ASSIGNMENT |
Which lines below include "Notizbuch"? Copy them all.

DATA SECTION |
● ● ●

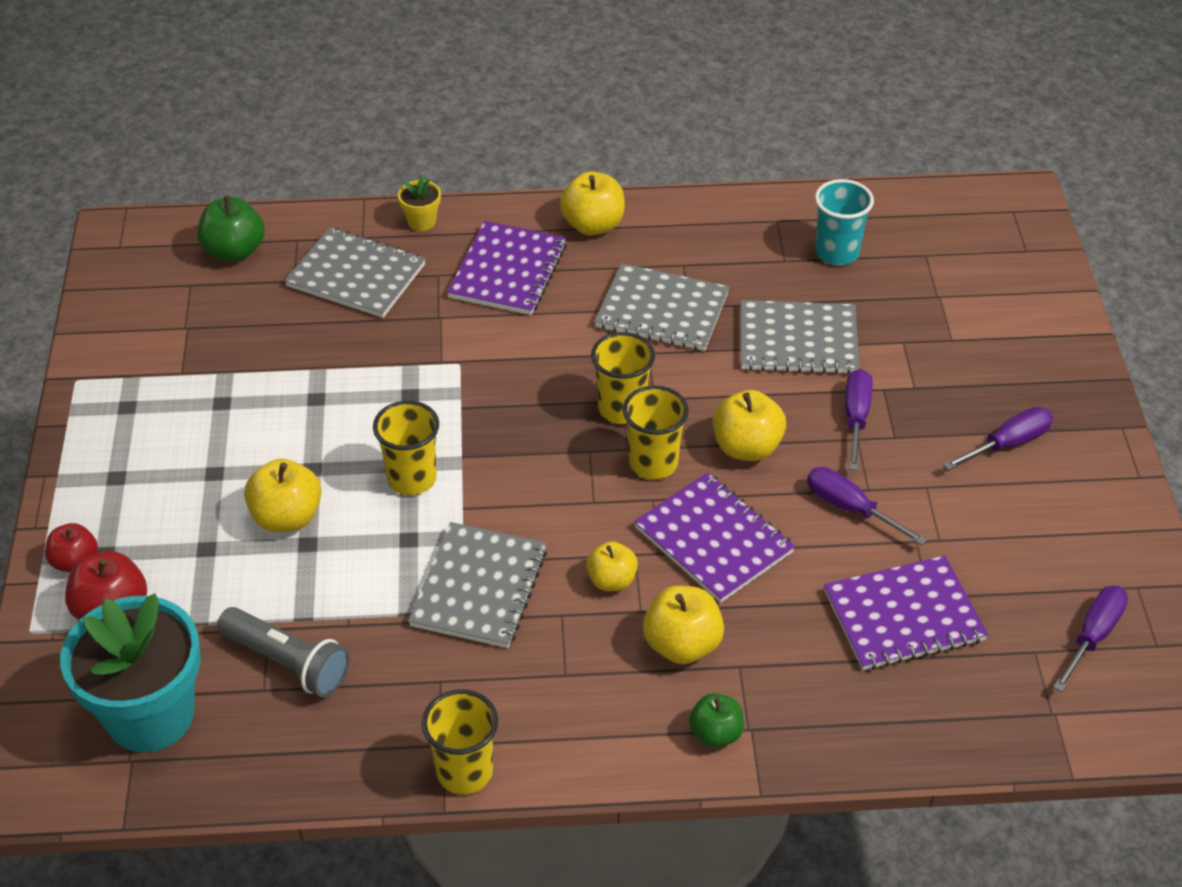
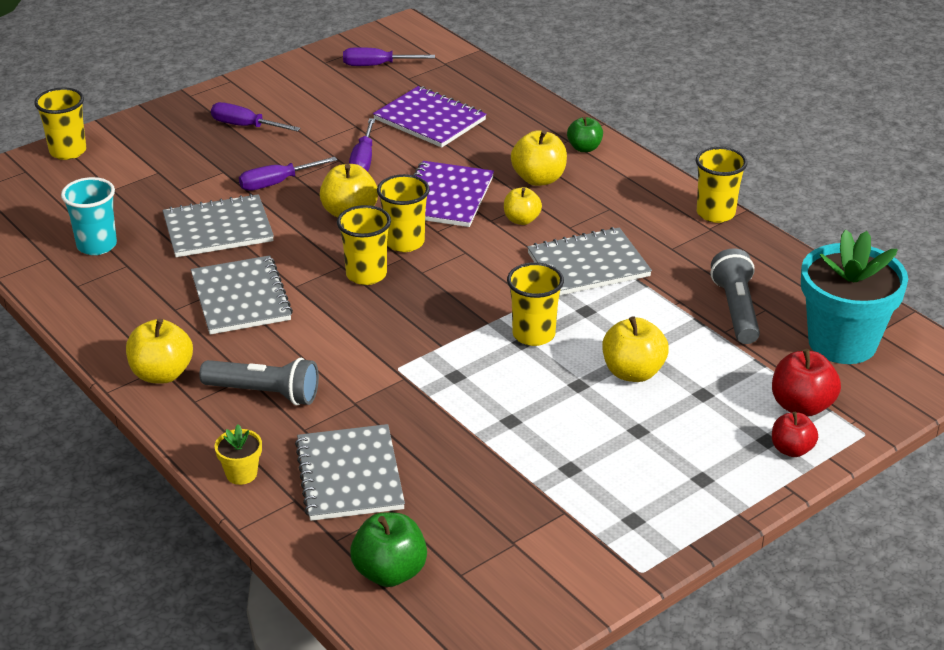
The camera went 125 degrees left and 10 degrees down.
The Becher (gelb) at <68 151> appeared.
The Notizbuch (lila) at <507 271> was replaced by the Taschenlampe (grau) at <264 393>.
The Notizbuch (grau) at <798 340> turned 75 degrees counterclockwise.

● ● ●

REPLY |
The Notizbuch (lila) at <507 271> was replaced by the Taschenlampe (grau) at <264 393>.
The Notizbuch (grau) at <798 340> turned 75 degrees counterclockwise.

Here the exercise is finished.